Exercise objective →
From the line containing "white ruler: 4 -> 1" down to the line containing "orange traffic cone: 2 -> 0" in the records below, reproduce every line exactly, ends included, and omit all others.

#####

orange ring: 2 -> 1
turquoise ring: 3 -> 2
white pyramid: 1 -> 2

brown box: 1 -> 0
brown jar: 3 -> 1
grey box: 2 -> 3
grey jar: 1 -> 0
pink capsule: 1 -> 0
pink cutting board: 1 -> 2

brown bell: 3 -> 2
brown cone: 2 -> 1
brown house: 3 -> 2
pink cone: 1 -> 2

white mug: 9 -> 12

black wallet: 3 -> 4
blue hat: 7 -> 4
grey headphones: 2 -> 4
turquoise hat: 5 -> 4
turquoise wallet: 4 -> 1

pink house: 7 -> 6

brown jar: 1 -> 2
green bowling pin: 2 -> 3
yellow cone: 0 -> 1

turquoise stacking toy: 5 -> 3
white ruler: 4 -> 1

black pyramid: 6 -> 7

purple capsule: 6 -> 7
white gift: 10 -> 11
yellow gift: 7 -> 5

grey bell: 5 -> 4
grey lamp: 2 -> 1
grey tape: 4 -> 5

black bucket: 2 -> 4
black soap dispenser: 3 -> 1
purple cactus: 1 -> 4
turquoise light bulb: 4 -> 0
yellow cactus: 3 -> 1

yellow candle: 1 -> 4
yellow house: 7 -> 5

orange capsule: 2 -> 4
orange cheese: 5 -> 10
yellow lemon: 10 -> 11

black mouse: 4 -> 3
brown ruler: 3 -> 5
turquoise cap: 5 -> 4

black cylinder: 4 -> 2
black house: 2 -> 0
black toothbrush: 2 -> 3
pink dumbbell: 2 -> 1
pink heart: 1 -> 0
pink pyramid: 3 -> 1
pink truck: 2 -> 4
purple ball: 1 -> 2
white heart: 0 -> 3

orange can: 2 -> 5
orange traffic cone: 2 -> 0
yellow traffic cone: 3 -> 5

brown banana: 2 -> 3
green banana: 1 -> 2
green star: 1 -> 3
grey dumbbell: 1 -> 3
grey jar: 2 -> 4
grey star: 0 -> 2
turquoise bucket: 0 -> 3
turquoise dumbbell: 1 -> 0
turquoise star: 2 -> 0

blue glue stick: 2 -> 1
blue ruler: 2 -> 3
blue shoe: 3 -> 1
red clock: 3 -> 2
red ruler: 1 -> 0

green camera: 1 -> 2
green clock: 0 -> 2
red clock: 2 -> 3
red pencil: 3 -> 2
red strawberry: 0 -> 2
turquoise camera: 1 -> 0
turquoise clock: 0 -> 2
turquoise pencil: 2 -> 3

#####

Finished task →
white ruler: 4 -> 1

black pyramid: 6 -> 7

purple capsule: 6 -> 7
white gift: 10 -> 11
yellow gift: 7 -> 5

grey bell: 5 -> 4
grey lamp: 2 -> 1
grey tape: 4 -> 5

black bucket: 2 -> 4
black soap dispenser: 3 -> 1
purple cactus: 1 -> 4
turquoise light bulb: 4 -> 0
yellow cactus: 3 -> 1

yellow candle: 1 -> 4
yellow house: 7 -> 5

orange capsule: 2 -> 4
orange cheese: 5 -> 10
yellow lemon: 10 -> 11

black mouse: 4 -> 3
brown ruler: 3 -> 5
turquoise cap: 5 -> 4

black cylinder: 4 -> 2
black house: 2 -> 0
black toothbrush: 2 -> 3
pink dumbbell: 2 -> 1
pink heart: 1 -> 0
pink pyramid: 3 -> 1
pink truck: 2 -> 4
purple ball: 1 -> 2
white heart: 0 -> 3

orange can: 2 -> 5
orange traffic cone: 2 -> 0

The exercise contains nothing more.